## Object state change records
......

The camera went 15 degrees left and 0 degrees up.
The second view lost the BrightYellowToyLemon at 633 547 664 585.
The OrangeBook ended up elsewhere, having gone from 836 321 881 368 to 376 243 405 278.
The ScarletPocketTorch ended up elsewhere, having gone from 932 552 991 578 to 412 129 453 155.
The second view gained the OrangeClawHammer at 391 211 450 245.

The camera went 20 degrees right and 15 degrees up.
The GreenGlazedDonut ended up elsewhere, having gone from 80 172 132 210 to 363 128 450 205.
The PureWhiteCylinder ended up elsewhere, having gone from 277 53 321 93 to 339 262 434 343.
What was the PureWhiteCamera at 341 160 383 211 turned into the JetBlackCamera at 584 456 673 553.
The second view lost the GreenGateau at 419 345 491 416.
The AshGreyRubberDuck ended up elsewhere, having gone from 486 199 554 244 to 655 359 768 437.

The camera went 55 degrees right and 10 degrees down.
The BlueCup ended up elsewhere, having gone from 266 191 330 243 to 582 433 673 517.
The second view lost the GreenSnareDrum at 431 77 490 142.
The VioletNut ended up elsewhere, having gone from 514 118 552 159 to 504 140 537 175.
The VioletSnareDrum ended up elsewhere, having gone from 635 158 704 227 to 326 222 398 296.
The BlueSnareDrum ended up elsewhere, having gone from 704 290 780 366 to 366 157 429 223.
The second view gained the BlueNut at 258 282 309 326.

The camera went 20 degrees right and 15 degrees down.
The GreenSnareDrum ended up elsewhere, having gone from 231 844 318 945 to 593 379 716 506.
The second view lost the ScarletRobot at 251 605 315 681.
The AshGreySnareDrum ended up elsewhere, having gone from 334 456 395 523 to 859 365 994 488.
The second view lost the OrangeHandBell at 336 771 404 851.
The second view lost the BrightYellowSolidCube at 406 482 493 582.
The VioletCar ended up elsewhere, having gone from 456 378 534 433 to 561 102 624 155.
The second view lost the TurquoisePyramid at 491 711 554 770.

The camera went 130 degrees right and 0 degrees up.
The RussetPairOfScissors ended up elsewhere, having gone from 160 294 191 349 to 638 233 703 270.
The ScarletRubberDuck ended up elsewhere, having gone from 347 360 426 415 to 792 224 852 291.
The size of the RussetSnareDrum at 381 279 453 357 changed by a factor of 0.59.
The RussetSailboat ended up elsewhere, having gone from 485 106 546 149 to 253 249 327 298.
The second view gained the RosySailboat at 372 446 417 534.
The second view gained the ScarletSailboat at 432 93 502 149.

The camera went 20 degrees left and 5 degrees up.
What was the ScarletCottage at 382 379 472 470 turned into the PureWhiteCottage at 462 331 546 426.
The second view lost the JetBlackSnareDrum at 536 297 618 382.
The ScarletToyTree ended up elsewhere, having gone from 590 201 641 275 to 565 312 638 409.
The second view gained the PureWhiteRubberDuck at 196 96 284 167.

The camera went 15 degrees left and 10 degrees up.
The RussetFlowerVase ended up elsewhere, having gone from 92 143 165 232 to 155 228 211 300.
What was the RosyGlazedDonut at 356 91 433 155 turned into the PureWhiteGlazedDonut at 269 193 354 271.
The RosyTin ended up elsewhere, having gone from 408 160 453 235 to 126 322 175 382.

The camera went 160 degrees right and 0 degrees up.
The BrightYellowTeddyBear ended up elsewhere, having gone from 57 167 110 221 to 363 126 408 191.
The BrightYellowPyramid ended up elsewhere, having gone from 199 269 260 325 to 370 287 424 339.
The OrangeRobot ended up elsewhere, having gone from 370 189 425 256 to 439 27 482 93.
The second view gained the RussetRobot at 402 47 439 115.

......

## About this exercise
Check every line of the records, and copy the ones that hold the word "GreenSnareDrum".

## Exercise solution
The second view lost the GreenSnareDrum at 431 77 490 142.
The GreenSnareDrum ended up elsewhere, having gone from 231 844 318 945 to 593 379 716 506.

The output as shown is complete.